Without copying the images, write out all the entries below verbatim.

- **Data to use**
━━━━━━━━━━━━━━━━━━━━

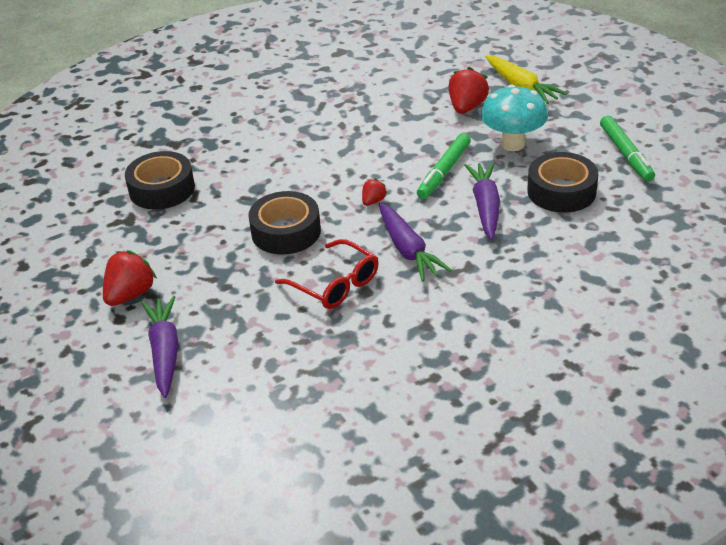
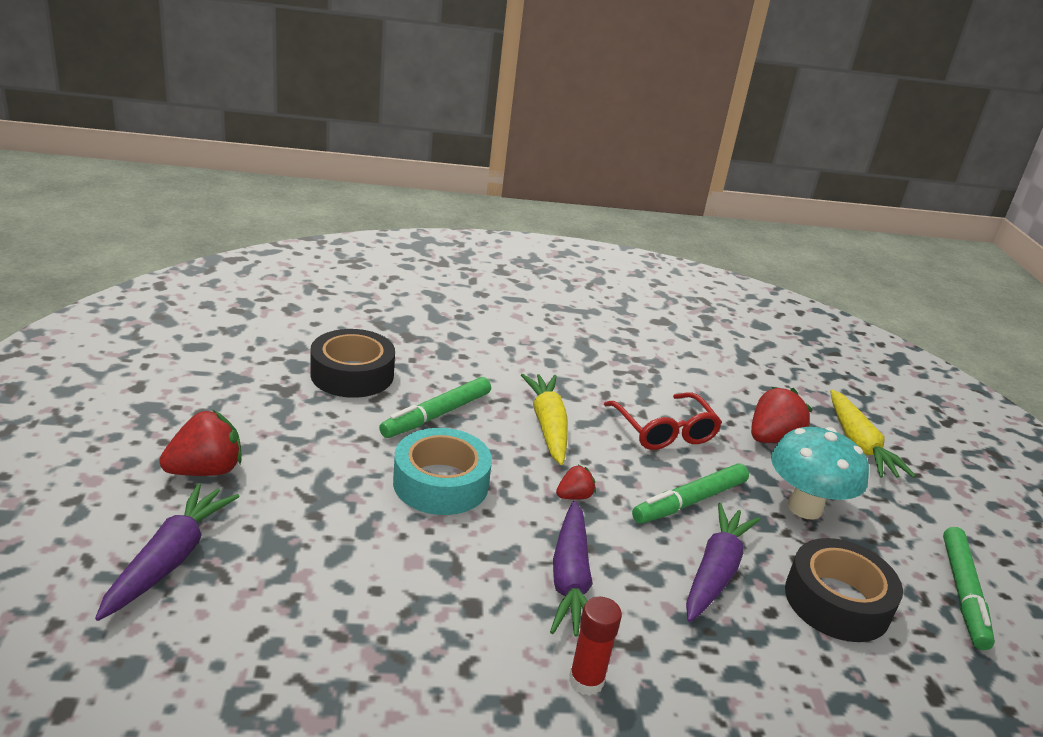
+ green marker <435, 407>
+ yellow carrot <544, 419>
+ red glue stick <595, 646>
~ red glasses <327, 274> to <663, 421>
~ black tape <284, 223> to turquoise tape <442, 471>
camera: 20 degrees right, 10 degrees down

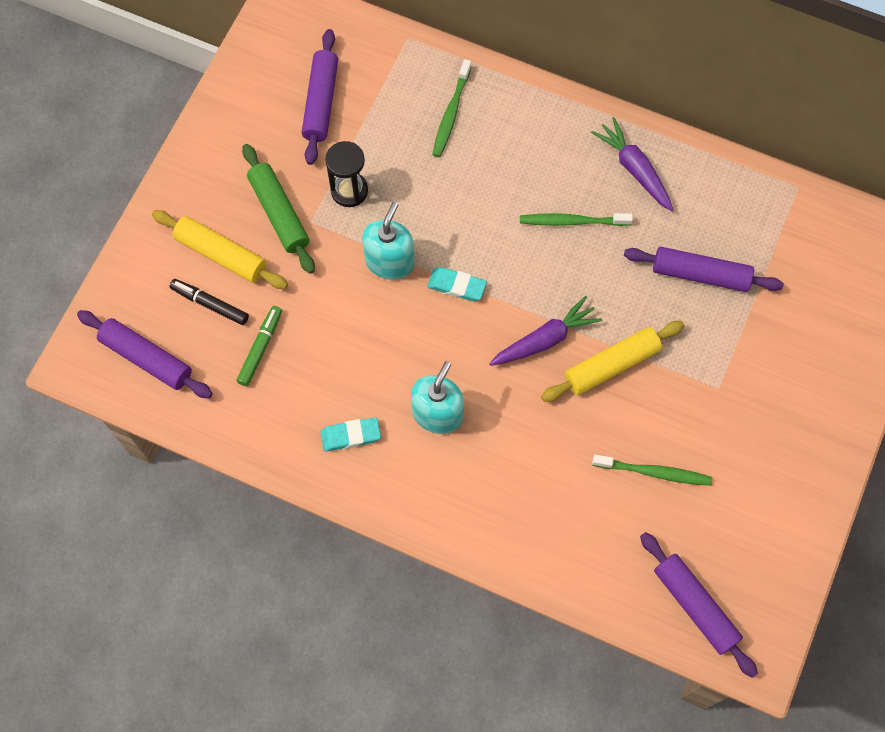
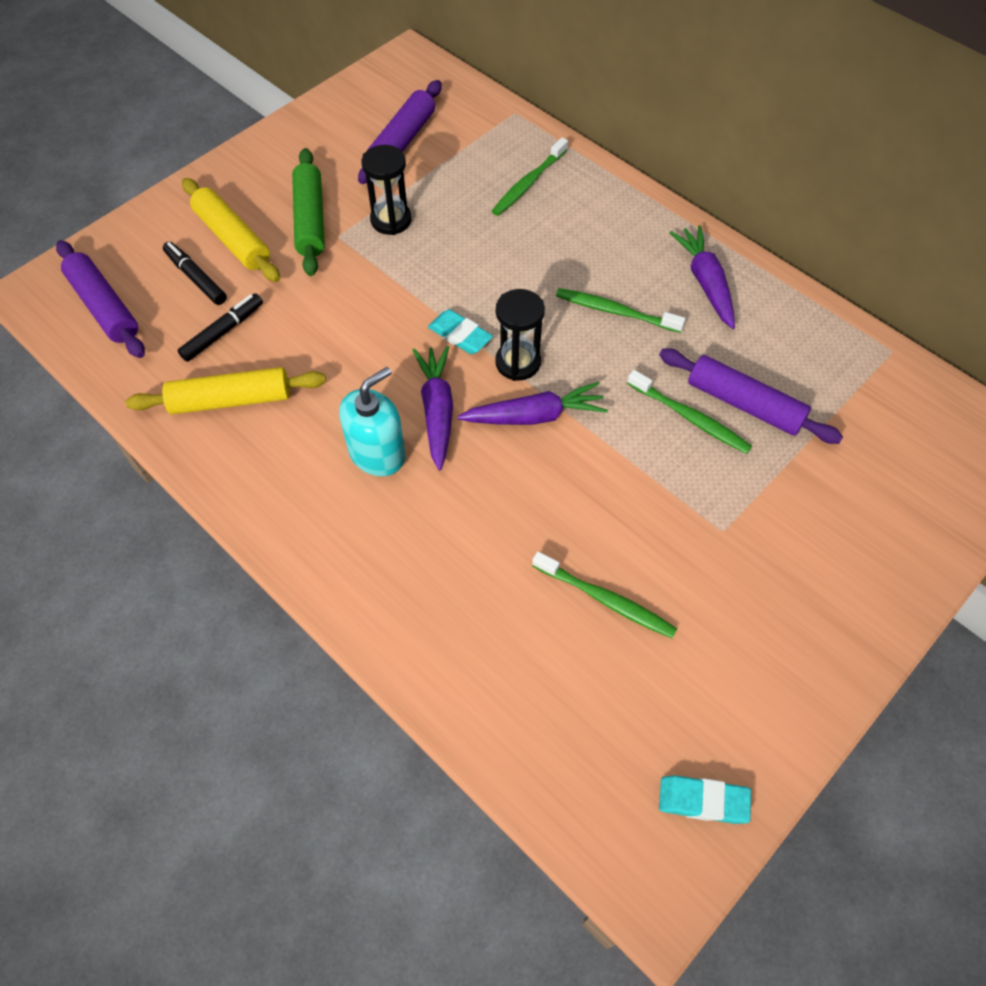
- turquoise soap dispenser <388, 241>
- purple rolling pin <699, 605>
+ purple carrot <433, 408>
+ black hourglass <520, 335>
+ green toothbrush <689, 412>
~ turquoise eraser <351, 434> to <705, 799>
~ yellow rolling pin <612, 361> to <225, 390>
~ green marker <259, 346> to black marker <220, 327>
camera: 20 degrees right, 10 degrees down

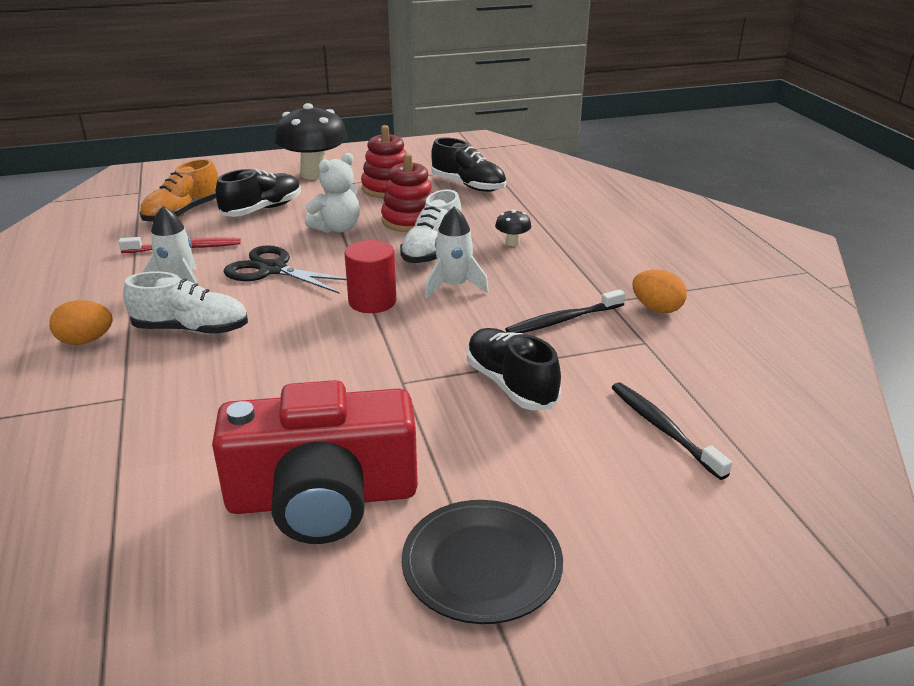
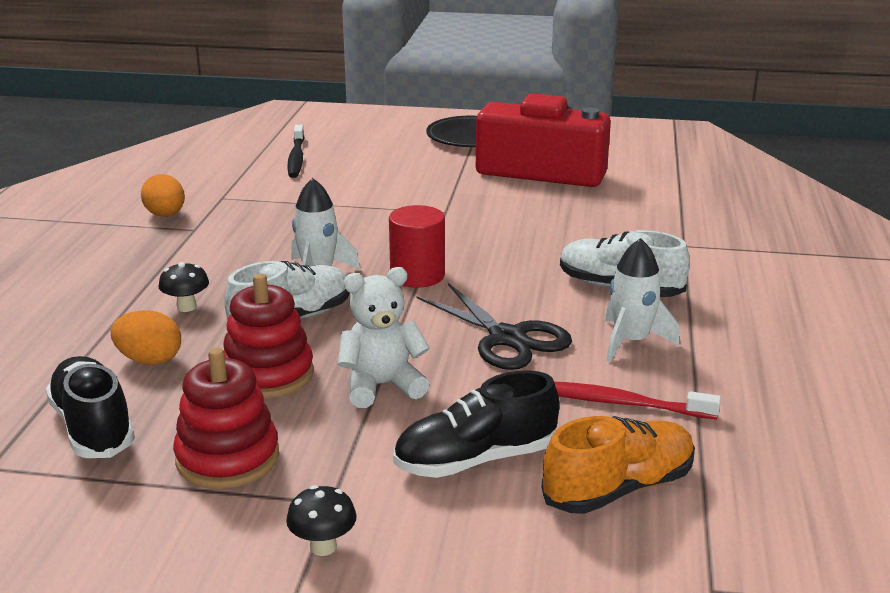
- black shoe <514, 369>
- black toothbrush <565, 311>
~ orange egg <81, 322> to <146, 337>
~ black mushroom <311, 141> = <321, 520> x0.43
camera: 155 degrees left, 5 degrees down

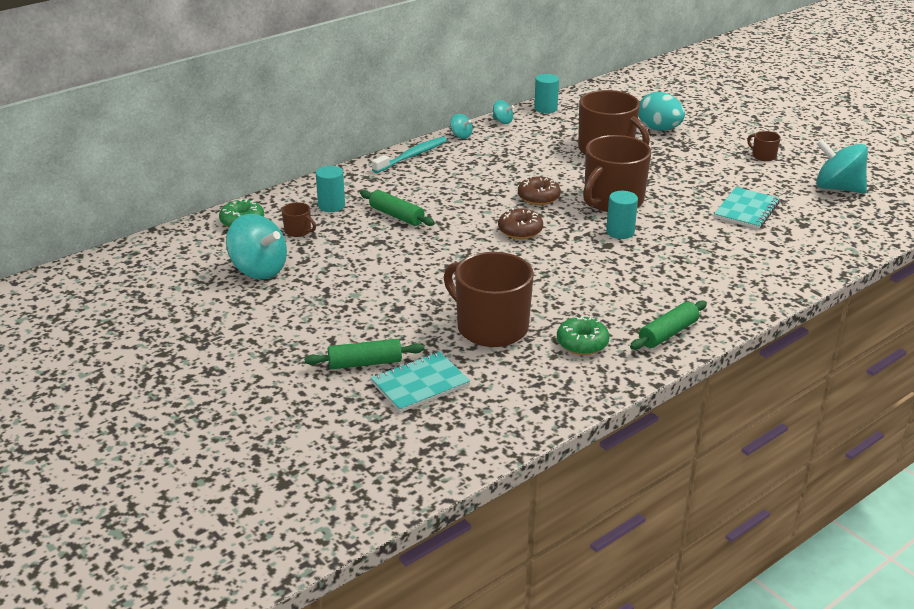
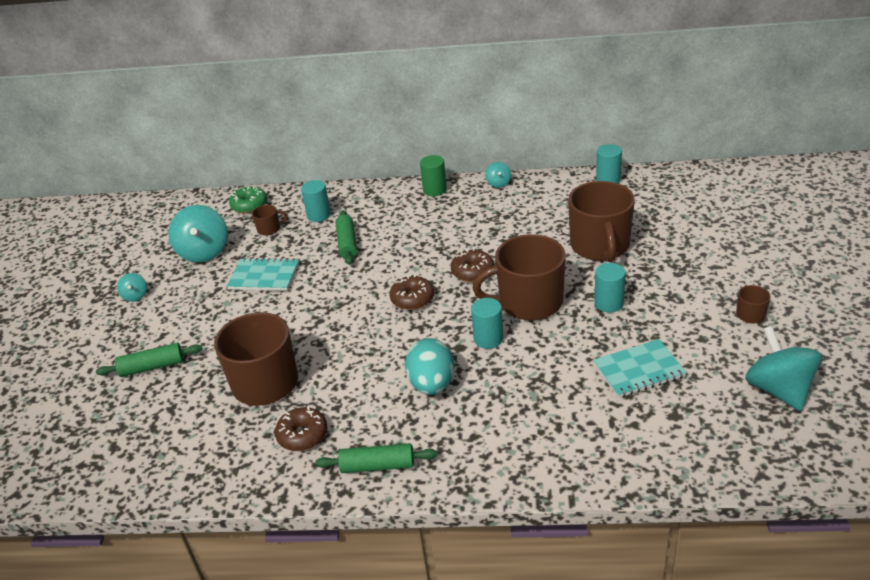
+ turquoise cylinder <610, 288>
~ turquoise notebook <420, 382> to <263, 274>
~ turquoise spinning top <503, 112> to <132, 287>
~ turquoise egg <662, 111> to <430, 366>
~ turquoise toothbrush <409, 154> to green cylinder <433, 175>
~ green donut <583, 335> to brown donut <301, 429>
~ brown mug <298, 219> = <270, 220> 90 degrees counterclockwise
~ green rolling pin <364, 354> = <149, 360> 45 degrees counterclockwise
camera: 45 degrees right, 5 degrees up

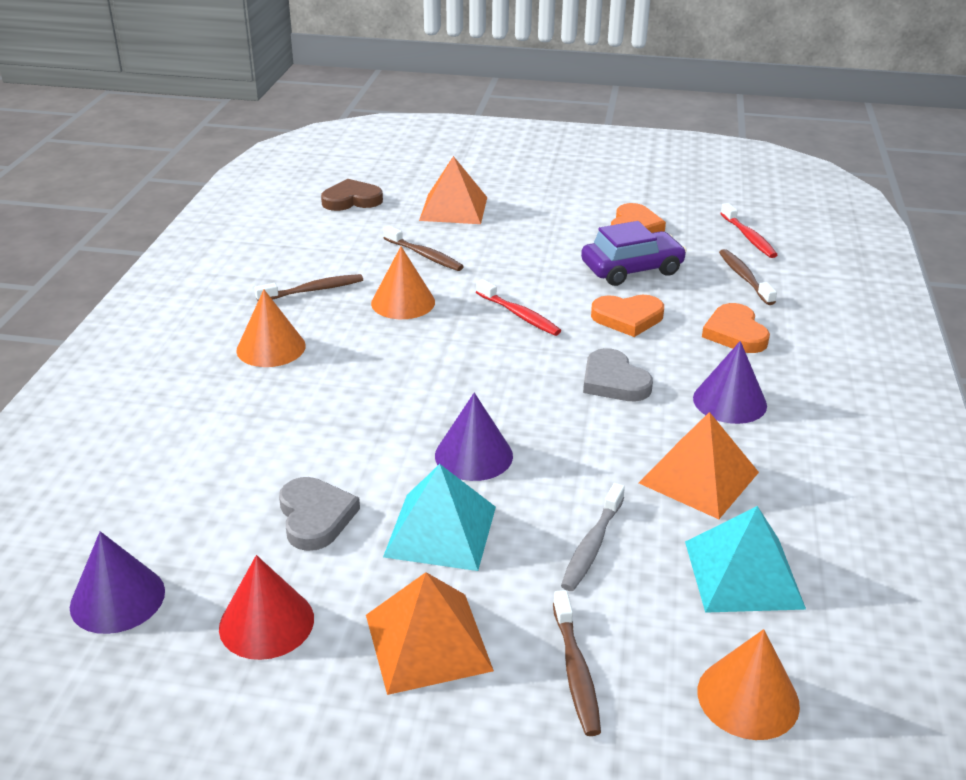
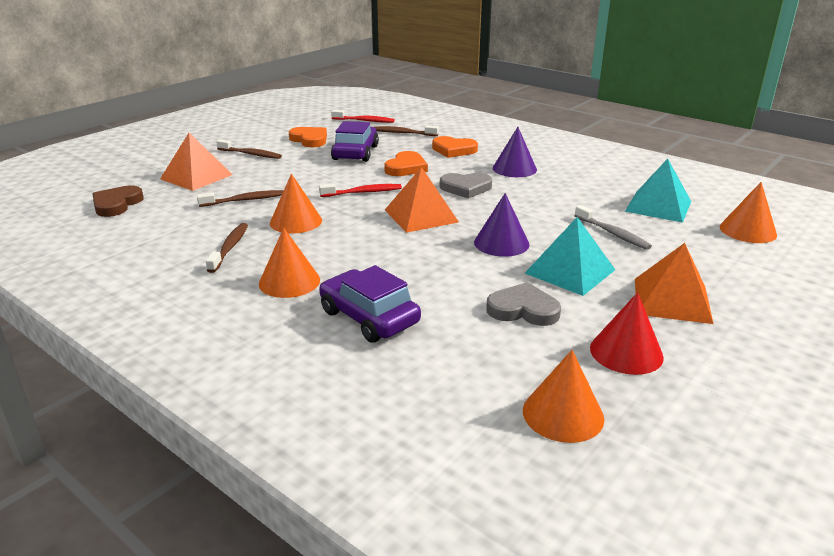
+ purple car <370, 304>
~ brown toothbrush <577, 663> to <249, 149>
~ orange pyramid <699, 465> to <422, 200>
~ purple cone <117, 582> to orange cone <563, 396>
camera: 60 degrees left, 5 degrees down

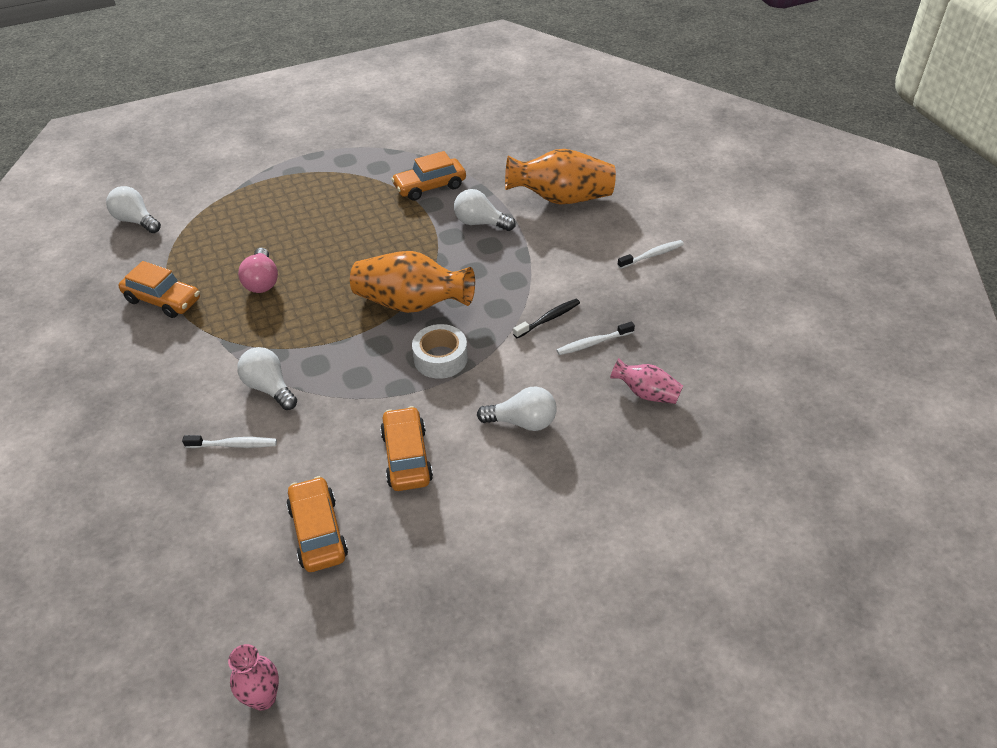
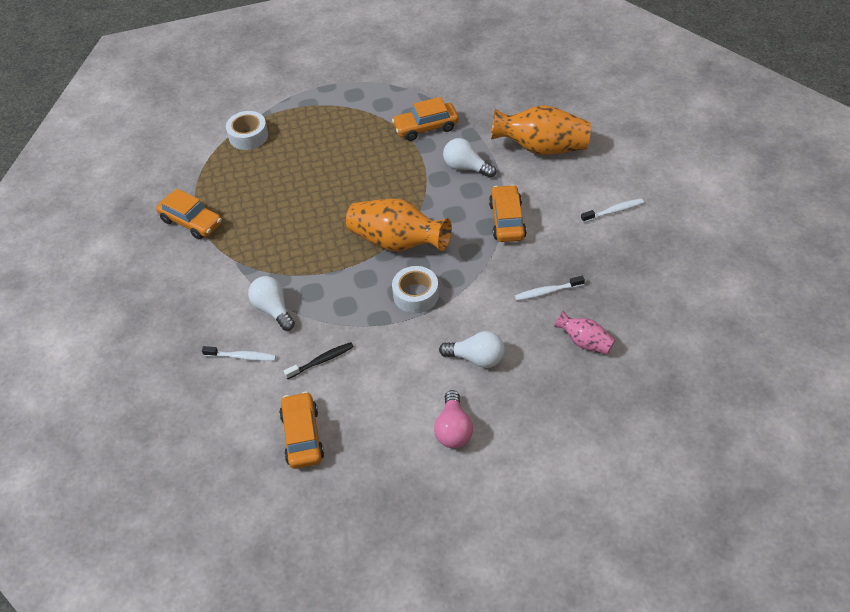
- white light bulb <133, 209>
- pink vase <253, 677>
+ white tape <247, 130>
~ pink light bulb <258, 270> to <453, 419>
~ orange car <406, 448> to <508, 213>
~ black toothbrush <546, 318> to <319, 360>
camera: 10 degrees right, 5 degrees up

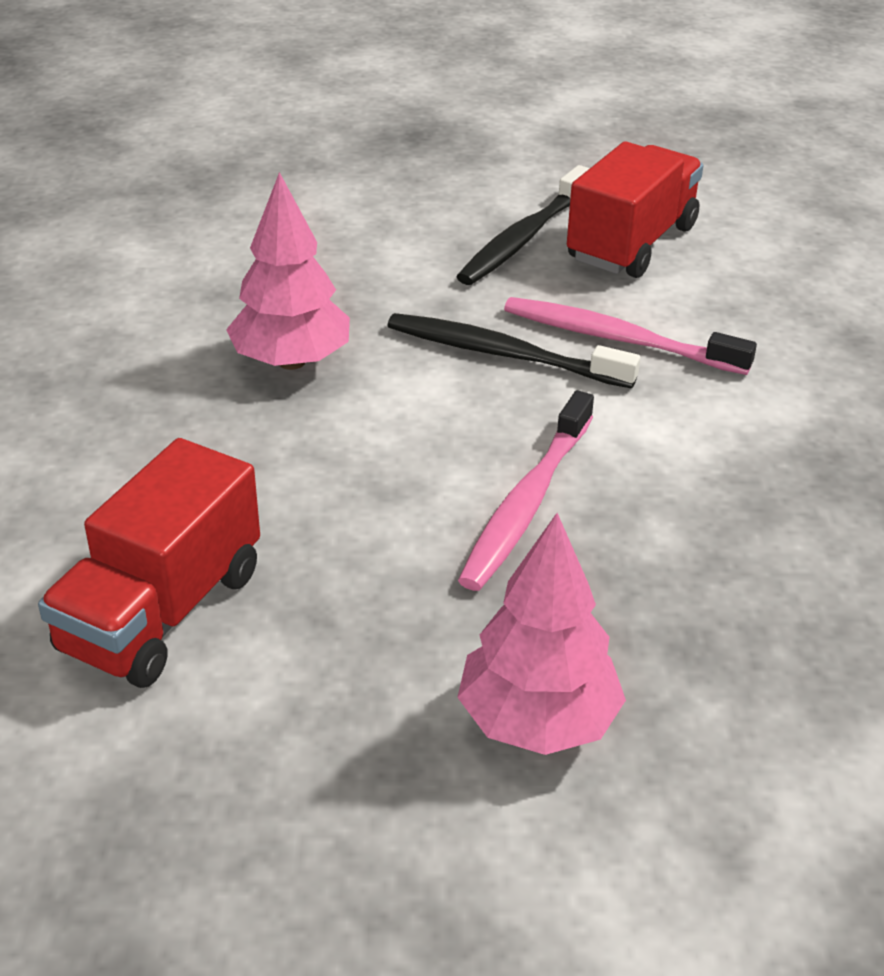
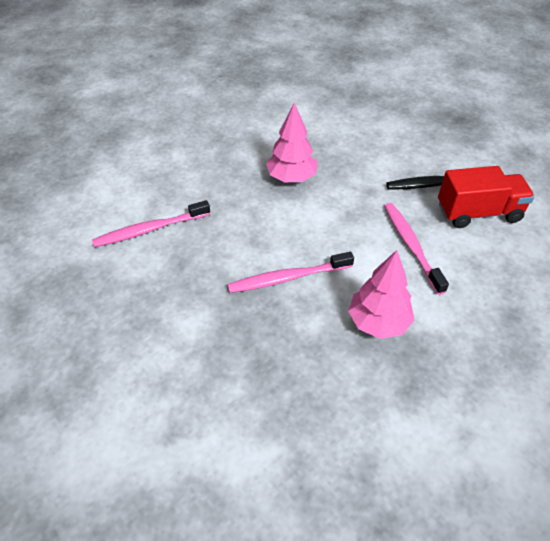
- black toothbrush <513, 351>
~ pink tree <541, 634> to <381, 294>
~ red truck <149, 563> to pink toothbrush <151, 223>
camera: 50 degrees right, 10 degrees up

━━━━━━━━━━━━━━━━━━━━

- **Expected answer**
+ green marker <435, 407>
+ yellow carrot <544, 419>
+ red glue stick <595, 646>
~ red glasses <327, 274> to <663, 421>
~ black tape <284, 223> to turquoise tape <442, 471>
camera: 20 degrees right, 10 degrees down

- turquoise soap dispenser <388, 241>
- purple rolling pin <699, 605>
+ purple carrot <433, 408>
+ black hourglass <520, 335>
+ green toothbrush <689, 412>
~ turquoise eraser <351, 434> to <705, 799>
~ yellow rolling pin <612, 361> to <225, 390>
~ green marker <259, 346> to black marker <220, 327>
camera: 20 degrees right, 10 degrees down

- black shoe <514, 369>
- black toothbrush <565, 311>
~ orange egg <81, 322> to <146, 337>
~ black mushroom <311, 141> = <321, 520> x0.43
camera: 155 degrees left, 5 degrees down

+ turquoise cylinder <610, 288>
~ turquoise notebook <420, 382> to <263, 274>
~ turquoise spinning top <503, 112> to <132, 287>
~ turquoise egg <662, 111> to <430, 366>
~ turquoise toothbrush <409, 154> to green cylinder <433, 175>
~ green donut <583, 335> to brown donut <301, 429>
~ brown mug <298, 219> = <270, 220> 90 degrees counterclockwise
~ green rolling pin <364, 354> = <149, 360> 45 degrees counterclockwise
camera: 45 degrees right, 5 degrees up

+ purple car <370, 304>
~ brown toothbrush <577, 663> to <249, 149>
~ orange pyramid <699, 465> to <422, 200>
~ purple cone <117, 582> to orange cone <563, 396>
camera: 60 degrees left, 5 degrees down

- white light bulb <133, 209>
- pink vase <253, 677>
+ white tape <247, 130>
~ pink light bulb <258, 270> to <453, 419>
~ orange car <406, 448> to <508, 213>
~ black toothbrush <546, 318> to <319, 360>
camera: 10 degrees right, 5 degrees up

- black toothbrush <513, 351>
~ pink tree <541, 634> to <381, 294>
~ red truck <149, 563> to pink toothbrush <151, 223>
camera: 50 degrees right, 10 degrees up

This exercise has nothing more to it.